### EXERCISE:
Nothing but the lines below between the line holding "[92, 257, 145, 281]" and the line holding "[402, 488, 500, 560]", inclusive, should appear in the answer, each set down exactly.

** Opening DATA FOR THE TASK block **

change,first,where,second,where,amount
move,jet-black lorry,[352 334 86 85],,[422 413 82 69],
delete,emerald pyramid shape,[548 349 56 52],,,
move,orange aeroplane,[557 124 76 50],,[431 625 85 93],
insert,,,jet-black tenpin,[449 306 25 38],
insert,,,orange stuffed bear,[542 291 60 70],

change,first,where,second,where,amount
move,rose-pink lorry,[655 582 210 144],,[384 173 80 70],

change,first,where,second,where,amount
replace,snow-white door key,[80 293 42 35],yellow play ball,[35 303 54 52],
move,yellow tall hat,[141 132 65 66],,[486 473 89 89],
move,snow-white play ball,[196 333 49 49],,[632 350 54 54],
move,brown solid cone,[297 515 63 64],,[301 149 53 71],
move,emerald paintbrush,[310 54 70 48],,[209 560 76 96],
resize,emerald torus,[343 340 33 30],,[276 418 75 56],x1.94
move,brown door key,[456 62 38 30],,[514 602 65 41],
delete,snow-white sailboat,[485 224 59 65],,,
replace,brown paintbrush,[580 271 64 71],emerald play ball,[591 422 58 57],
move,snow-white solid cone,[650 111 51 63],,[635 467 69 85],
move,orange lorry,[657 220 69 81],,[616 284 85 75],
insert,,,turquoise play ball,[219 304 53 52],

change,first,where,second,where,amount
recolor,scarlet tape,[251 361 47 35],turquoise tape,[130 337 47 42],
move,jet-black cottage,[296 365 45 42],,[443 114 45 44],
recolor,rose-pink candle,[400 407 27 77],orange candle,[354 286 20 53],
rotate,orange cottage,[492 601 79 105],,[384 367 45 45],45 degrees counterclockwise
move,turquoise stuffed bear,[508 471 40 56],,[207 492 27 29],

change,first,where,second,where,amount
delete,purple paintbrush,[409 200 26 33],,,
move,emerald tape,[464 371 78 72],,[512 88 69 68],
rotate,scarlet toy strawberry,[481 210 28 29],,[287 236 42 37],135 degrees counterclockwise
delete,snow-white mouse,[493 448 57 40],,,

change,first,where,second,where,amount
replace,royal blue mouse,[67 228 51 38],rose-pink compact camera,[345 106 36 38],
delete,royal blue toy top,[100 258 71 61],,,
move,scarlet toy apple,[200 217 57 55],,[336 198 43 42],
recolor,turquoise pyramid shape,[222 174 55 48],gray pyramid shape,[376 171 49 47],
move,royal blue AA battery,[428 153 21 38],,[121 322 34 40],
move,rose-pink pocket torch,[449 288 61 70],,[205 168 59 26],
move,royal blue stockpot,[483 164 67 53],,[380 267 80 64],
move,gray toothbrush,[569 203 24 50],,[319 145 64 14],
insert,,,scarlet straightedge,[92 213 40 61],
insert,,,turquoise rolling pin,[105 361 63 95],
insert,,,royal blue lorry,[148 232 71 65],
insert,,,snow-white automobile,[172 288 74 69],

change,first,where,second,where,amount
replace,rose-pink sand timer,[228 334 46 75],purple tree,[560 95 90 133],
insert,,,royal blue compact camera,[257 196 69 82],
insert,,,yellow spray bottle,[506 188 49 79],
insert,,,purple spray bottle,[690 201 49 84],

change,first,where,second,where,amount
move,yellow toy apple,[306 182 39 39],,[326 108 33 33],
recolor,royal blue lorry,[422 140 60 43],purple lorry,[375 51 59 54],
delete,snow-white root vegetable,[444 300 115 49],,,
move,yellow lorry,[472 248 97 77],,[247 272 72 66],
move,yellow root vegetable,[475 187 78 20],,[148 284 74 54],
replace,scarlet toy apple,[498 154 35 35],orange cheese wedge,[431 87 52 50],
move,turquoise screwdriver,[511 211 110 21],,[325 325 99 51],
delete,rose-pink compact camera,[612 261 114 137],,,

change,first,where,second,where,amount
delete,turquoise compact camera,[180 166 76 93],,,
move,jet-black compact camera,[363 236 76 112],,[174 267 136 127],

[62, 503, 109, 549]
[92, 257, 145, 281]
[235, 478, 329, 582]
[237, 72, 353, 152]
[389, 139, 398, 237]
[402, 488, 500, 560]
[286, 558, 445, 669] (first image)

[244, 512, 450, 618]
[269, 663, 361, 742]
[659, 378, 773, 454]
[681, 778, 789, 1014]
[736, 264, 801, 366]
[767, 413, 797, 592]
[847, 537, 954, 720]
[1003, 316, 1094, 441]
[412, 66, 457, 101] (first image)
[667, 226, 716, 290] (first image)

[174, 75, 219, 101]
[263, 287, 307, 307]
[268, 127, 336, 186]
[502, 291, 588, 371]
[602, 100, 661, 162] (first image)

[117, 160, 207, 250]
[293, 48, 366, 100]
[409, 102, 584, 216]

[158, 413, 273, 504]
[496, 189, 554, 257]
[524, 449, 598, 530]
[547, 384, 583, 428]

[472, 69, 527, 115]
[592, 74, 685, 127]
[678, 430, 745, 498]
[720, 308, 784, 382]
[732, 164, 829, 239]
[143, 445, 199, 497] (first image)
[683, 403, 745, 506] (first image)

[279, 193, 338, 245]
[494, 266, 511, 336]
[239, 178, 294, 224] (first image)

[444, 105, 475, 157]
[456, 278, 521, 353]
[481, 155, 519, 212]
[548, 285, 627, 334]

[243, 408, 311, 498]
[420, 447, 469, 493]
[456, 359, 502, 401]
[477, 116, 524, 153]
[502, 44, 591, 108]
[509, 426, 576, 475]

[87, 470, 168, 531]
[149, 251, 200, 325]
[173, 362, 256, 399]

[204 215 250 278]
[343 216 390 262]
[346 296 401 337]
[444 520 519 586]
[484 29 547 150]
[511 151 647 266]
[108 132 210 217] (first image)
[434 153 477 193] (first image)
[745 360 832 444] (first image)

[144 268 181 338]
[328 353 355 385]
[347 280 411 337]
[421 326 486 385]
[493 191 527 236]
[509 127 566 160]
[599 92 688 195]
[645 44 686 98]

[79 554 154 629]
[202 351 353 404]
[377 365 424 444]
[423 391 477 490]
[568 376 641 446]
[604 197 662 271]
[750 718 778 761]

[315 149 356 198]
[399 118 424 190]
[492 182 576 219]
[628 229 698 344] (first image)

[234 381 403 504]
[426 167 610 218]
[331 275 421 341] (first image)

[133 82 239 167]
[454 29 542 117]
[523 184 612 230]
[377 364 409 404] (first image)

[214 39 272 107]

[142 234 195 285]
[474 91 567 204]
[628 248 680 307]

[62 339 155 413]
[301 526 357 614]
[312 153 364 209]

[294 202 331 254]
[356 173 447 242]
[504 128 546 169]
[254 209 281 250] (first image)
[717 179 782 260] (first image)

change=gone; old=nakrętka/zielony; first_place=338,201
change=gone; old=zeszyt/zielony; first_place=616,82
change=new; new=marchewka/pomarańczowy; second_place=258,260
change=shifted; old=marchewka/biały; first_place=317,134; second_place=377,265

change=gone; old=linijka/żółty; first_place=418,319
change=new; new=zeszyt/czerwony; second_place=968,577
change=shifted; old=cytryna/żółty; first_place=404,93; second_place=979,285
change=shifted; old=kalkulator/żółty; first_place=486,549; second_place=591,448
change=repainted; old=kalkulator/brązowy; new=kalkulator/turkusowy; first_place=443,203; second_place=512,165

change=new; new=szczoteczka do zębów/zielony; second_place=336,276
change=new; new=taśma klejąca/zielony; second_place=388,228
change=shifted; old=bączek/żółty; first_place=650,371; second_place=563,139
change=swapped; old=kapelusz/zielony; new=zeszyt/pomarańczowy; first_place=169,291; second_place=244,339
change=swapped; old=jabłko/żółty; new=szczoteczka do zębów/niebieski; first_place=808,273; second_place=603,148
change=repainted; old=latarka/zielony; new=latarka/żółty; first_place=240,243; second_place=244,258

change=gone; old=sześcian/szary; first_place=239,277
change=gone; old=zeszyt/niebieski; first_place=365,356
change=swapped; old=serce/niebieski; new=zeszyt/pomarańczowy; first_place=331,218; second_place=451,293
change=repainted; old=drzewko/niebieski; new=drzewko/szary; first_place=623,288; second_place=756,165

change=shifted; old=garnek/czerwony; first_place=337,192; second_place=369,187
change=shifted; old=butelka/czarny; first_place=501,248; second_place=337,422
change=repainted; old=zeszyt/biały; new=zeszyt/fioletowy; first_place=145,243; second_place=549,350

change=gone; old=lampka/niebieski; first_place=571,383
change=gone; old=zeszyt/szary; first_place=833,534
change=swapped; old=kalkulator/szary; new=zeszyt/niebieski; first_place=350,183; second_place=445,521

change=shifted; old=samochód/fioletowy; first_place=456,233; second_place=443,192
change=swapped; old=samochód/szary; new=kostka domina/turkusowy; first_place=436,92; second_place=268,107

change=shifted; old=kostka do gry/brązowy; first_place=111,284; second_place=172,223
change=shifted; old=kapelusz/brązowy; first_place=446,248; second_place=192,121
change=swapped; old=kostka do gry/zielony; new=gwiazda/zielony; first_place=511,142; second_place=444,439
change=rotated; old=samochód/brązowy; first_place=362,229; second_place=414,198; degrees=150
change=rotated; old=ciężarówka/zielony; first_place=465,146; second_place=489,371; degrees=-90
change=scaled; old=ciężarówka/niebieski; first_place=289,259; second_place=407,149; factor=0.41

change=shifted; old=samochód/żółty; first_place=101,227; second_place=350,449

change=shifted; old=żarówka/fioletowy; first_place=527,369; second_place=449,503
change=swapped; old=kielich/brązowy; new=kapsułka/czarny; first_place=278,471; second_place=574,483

** Closing DATA FOR THE TASK block **

### SOLUTION FOR THIS PROBLEM:
[92, 257, 145, 281]
[235, 478, 329, 582]
[237, 72, 353, 152]
[389, 139, 398, 237]
[402, 488, 500, 560]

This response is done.